━━━━━ INPUT DATA

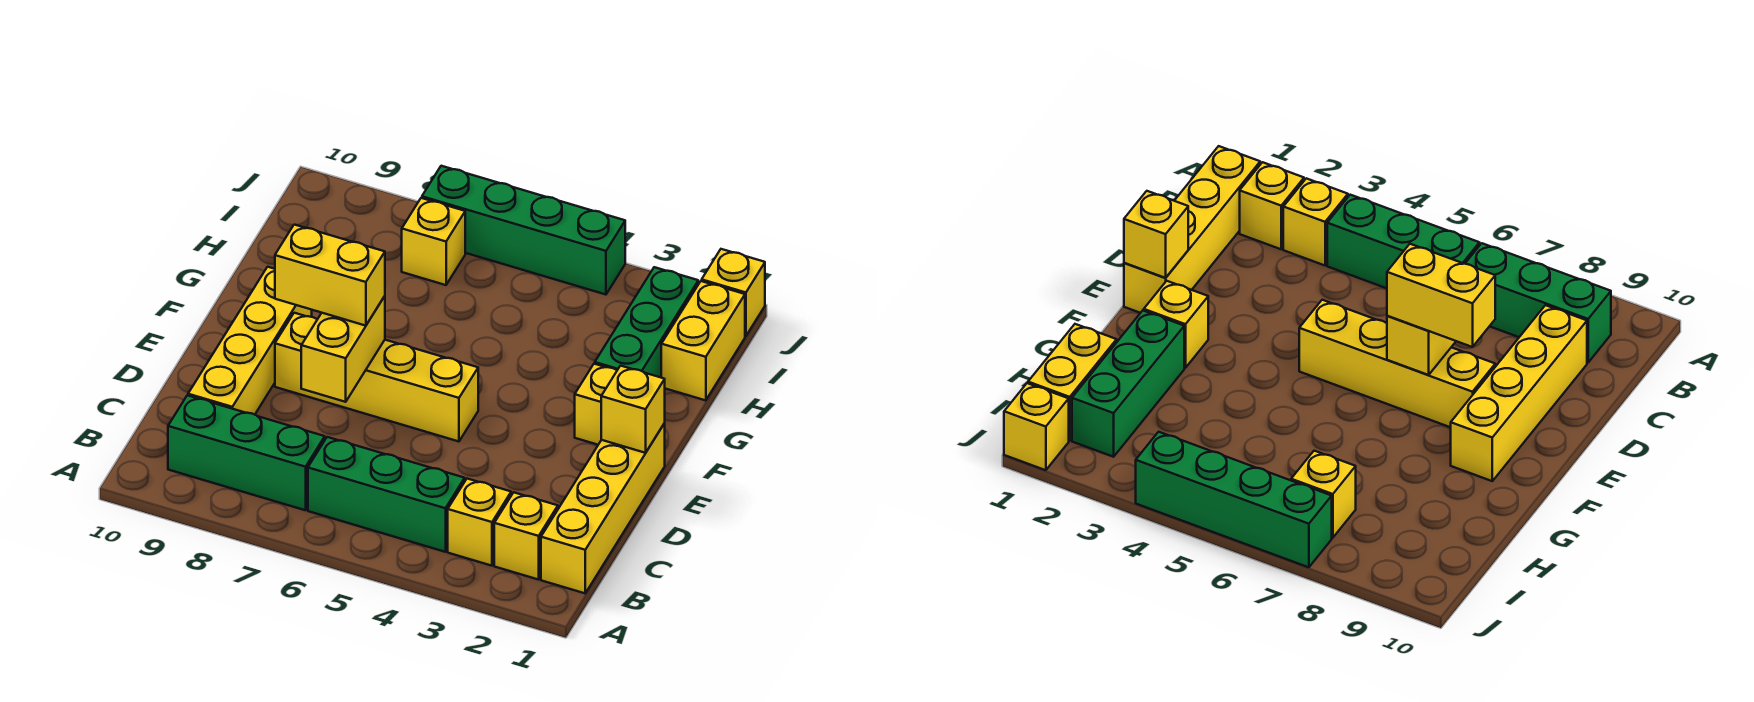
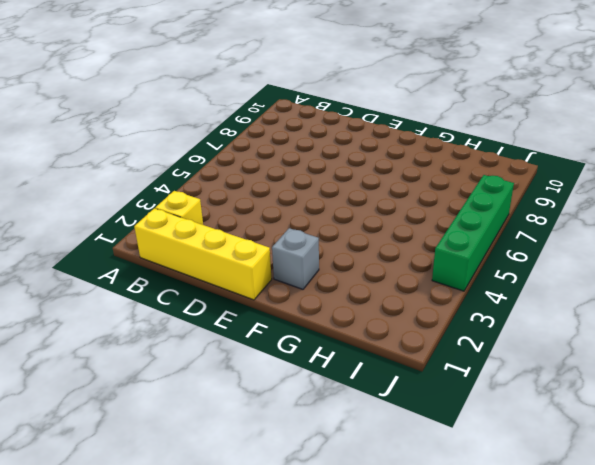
grey brick F2 level 1 -> yellow brick F2 level 1
none -> yellow brick B3 level 1
none -> green brick B4:B6 level 1
none -> green brick B7:B9 level 1

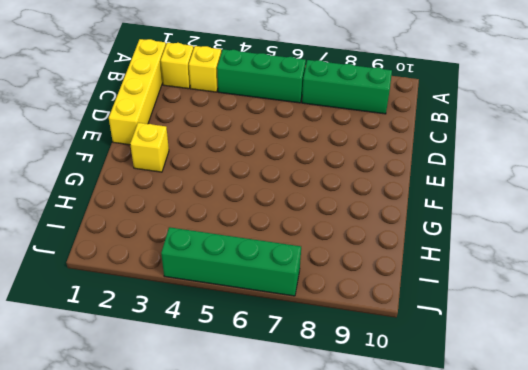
none -> yellow brick C9:F9 level 1
none -> yellow brick E5:E8 level 1
none -> green brick G2:I2 level 1

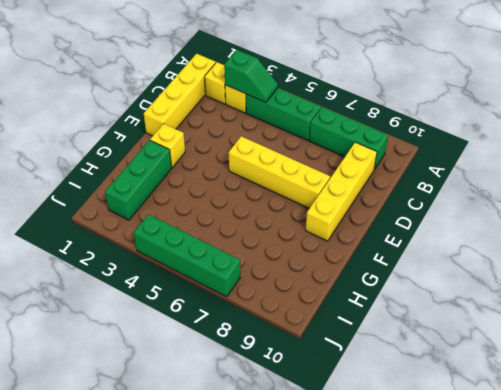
green slope B3:B4 level 2 top 3 -> none
none -> yellow brick H1:I1 level 1
none -> yellow brick I7 level 1
none -> yellow brick J1 level 1

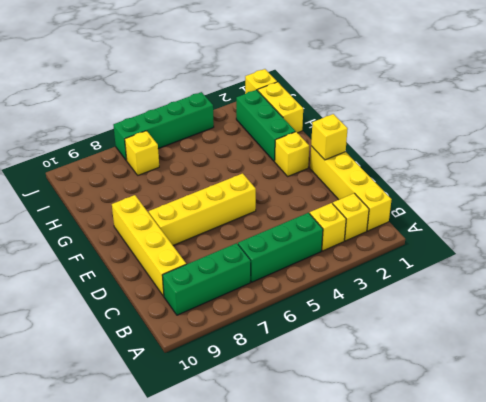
none -> yellow brick D7:E7 level 2
none -> yellow brick E7:E8 level 3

━━━━━━━━━━

● ASSIGNMENT
Give every line of the material that includes the string "green".

● RESPONSE AREA
none -> green brick B4:B6 level 1
none -> green brick B7:B9 level 1
none -> green brick G2:I2 level 1
green slope B3:B4 level 2 top 3 -> none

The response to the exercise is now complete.